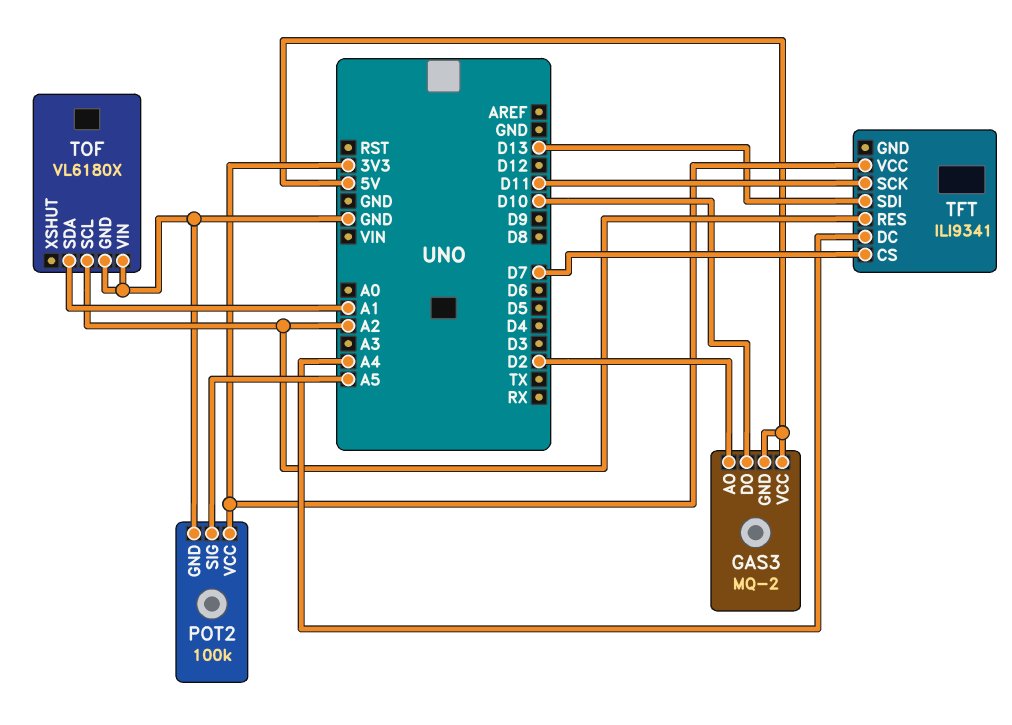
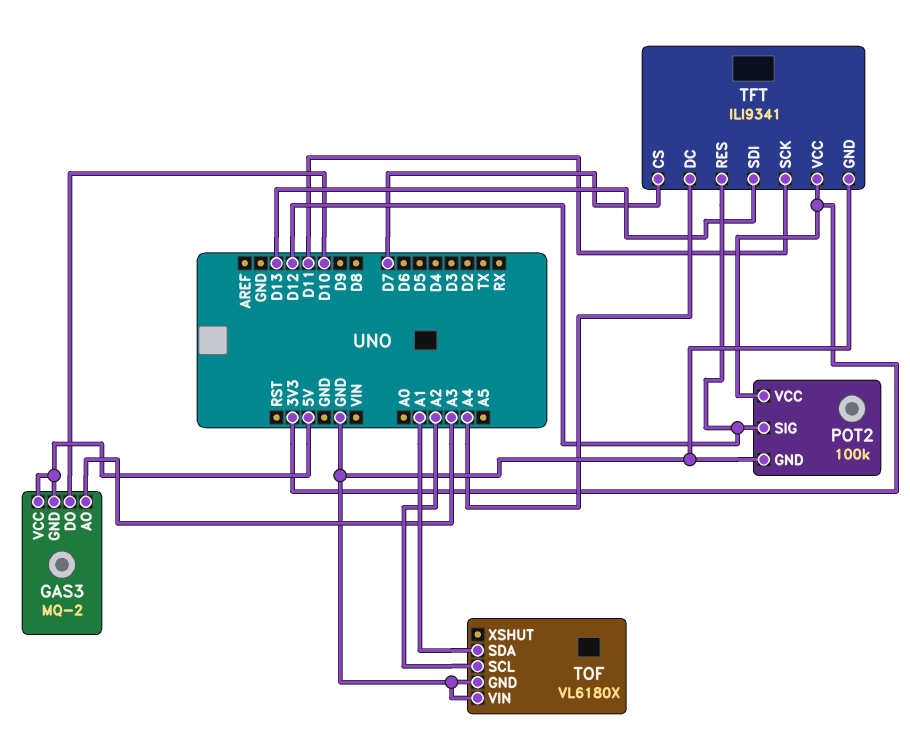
GAS3 pin AO: D2 -> A3
POT2 pin SIG: A5 -> D12
TFT pin GND: none -> GND
TFT pin RES: A2 -> D12

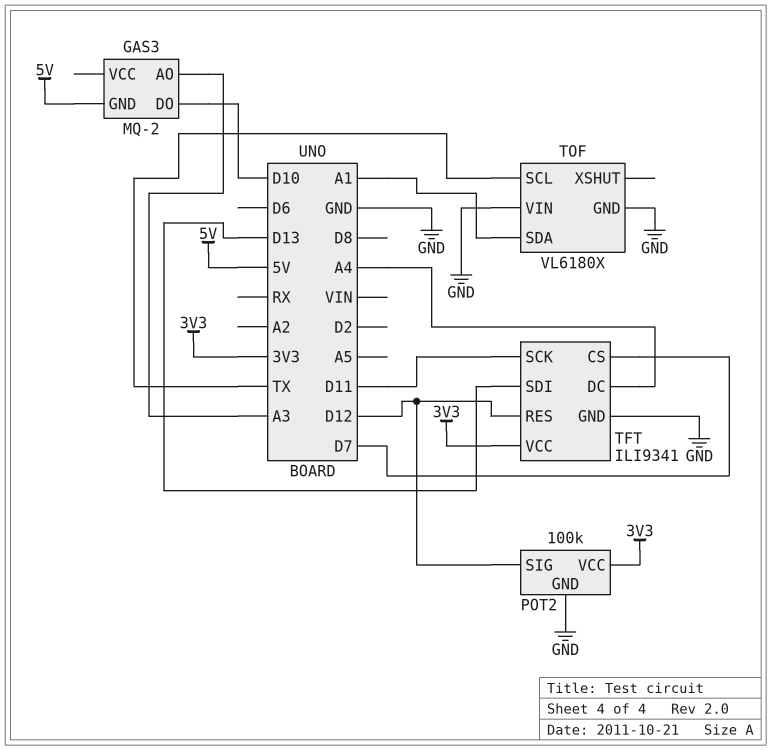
GAS3 pin VCC: 5V -> none
TOF pin SCL: A2 -> TX

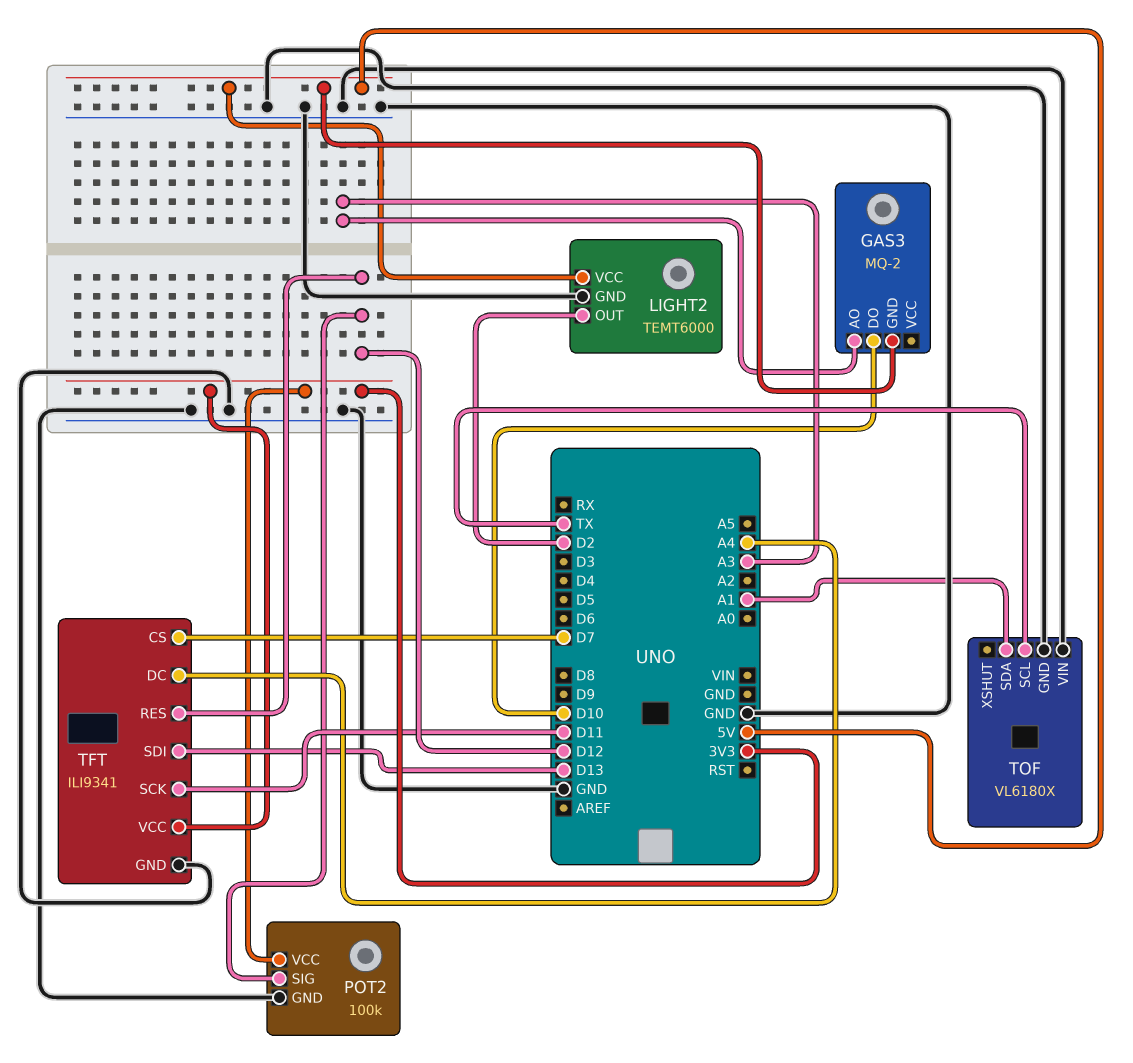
LIGHT2: none -> TEMT6000
LIGHT2 pin GND: none -> GND
LIGHT2 pin OUT: none -> D2
LIGHT2 pin VCC: none -> 5V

- _Problem statement_
The lines from the one containing "GAS3 pin VCC: 5V -> none" through the final line of the data are to be repeated exactly, with both ends included and all pictures left out.

- _Problem solution_
GAS3 pin VCC: 5V -> none
TOF pin SCL: A2 -> TX

LIGHT2: none -> TEMT6000
LIGHT2 pin GND: none -> GND
LIGHT2 pin OUT: none -> D2
LIGHT2 pin VCC: none -> 5V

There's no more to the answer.